(Aim of the task)
Please filter the entries for the word "degrees" and copy every line that has it.

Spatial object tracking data
-*-
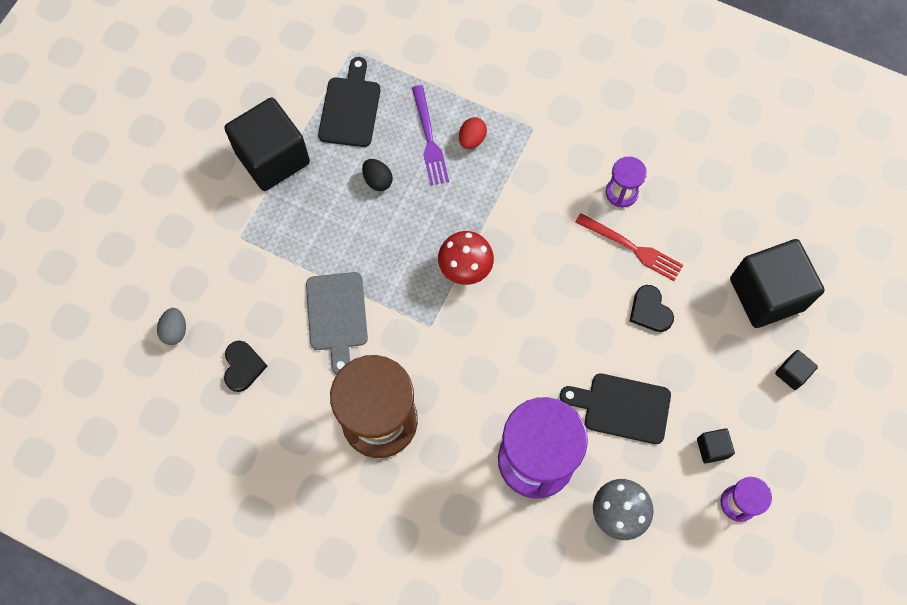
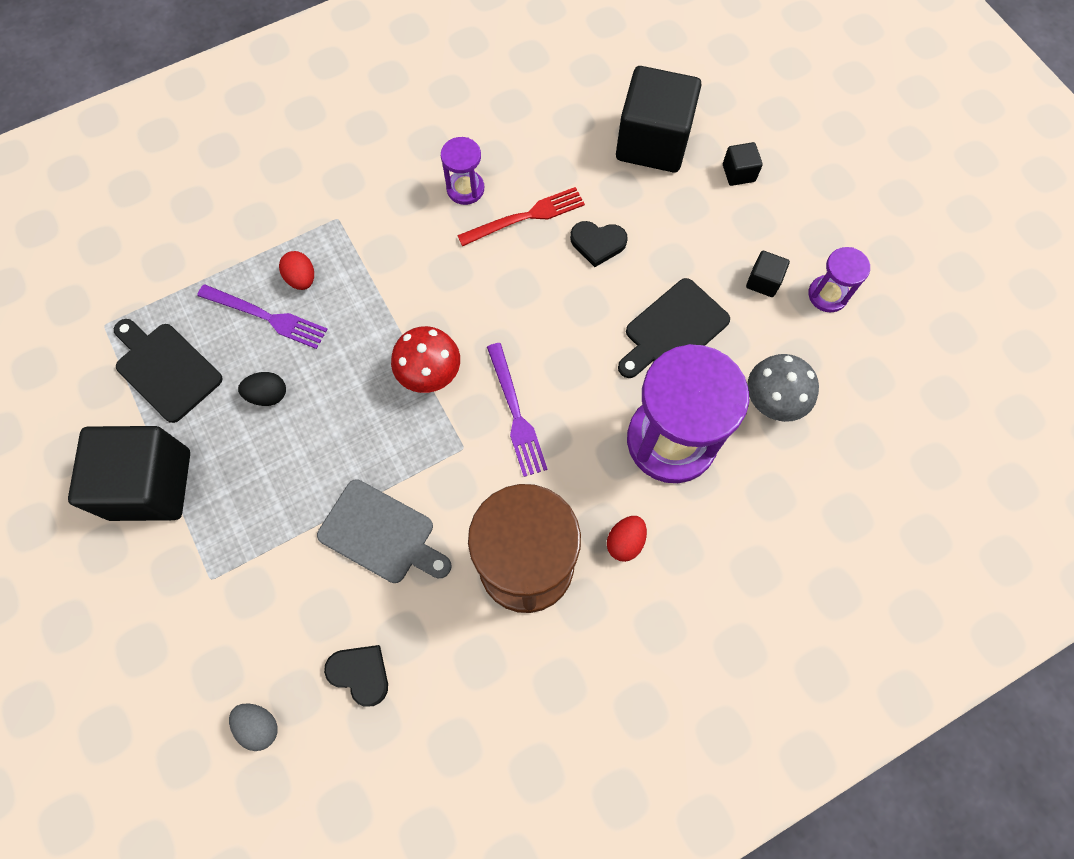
camera: 55 degrees left, 0 degrees up
(440, 475) = (625, 542): none -> red egg
(479, 342) = (515, 413): none -> purple fork

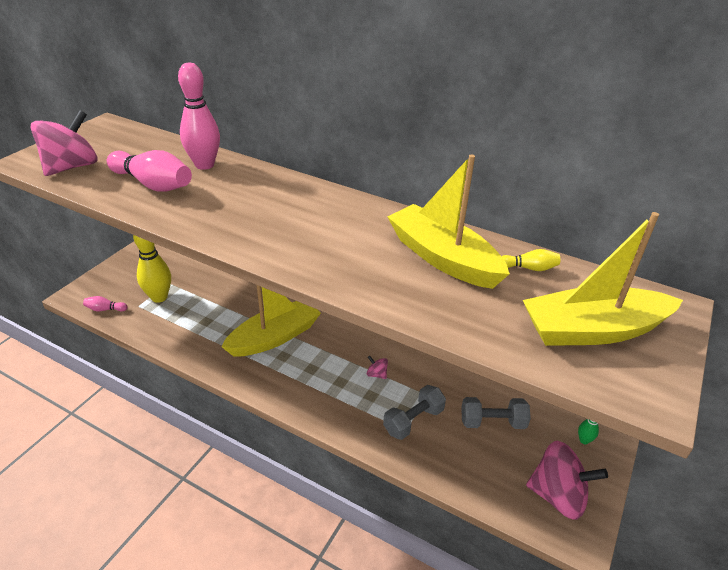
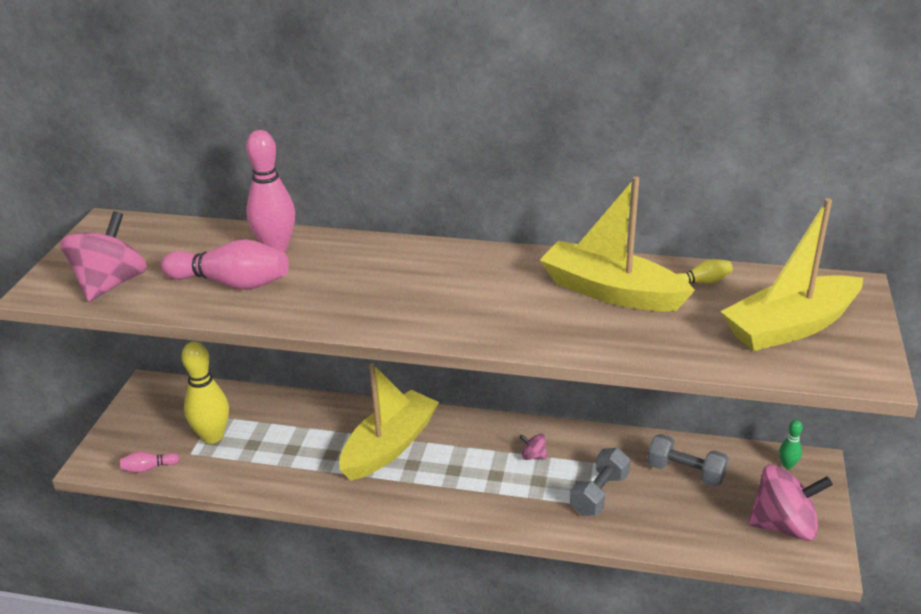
camera: 15 degrees left, 5 degrees down
(492, 422) = (685, 472): grey dumbbell -> grey dumbbell turned 45 degrees clockwise

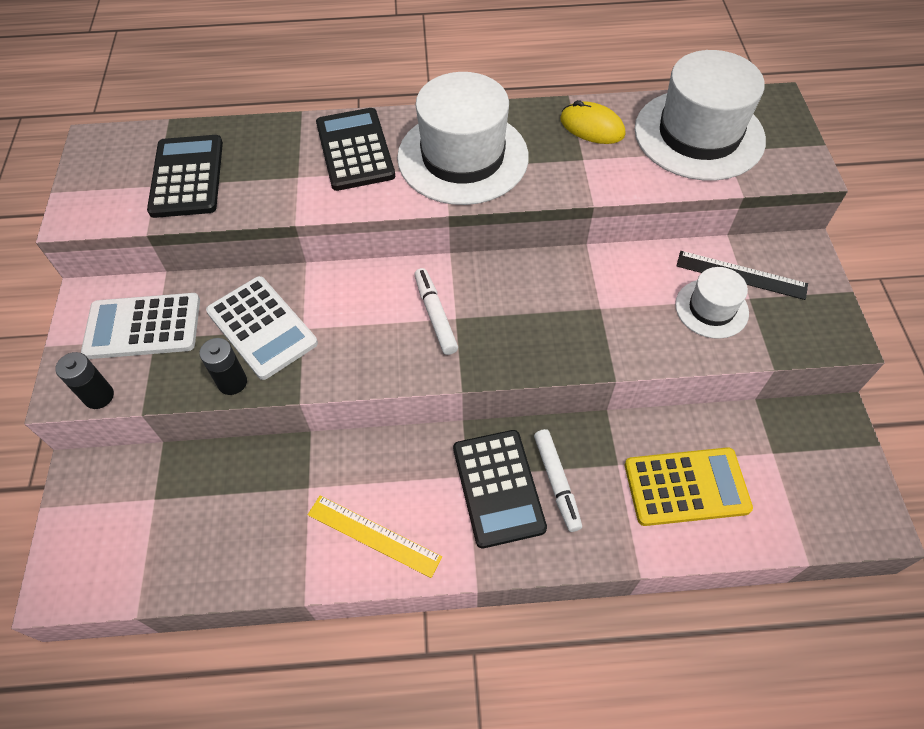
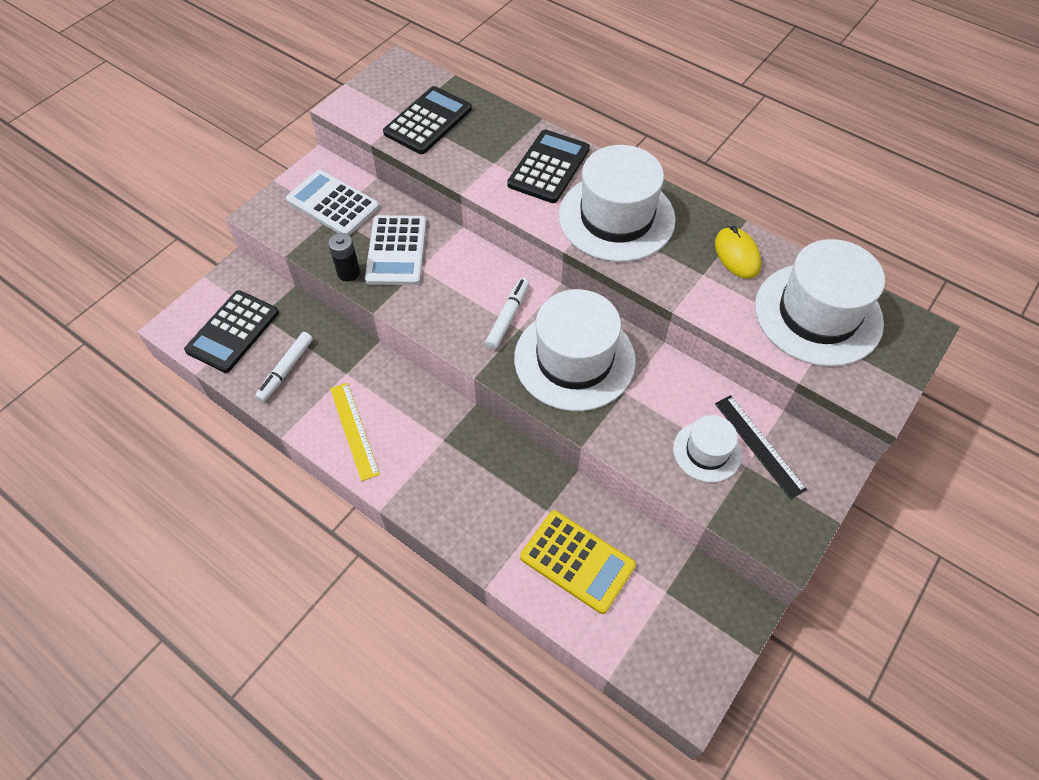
camera: 40 degrees right, 0 degrees up
(99, 396) = (273, 229): black battery -> none
(498, 488) = (454, 462): black calculator -> black calculator (233, 332)
(531, 310) = (574, 359): none -> white hat
(556, 482) = (494, 488): white marker -> white marker (286, 370)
-*-
(Result for this exercise)
camera: 55 degrees left, 0 degrees up
camera: 15 degrees left, 5 degrees down
(492, 422) = (685, 472): grey dumbbell -> grey dumbbell turned 45 degrees clockwise
camera: 40 degrees right, 0 degrees up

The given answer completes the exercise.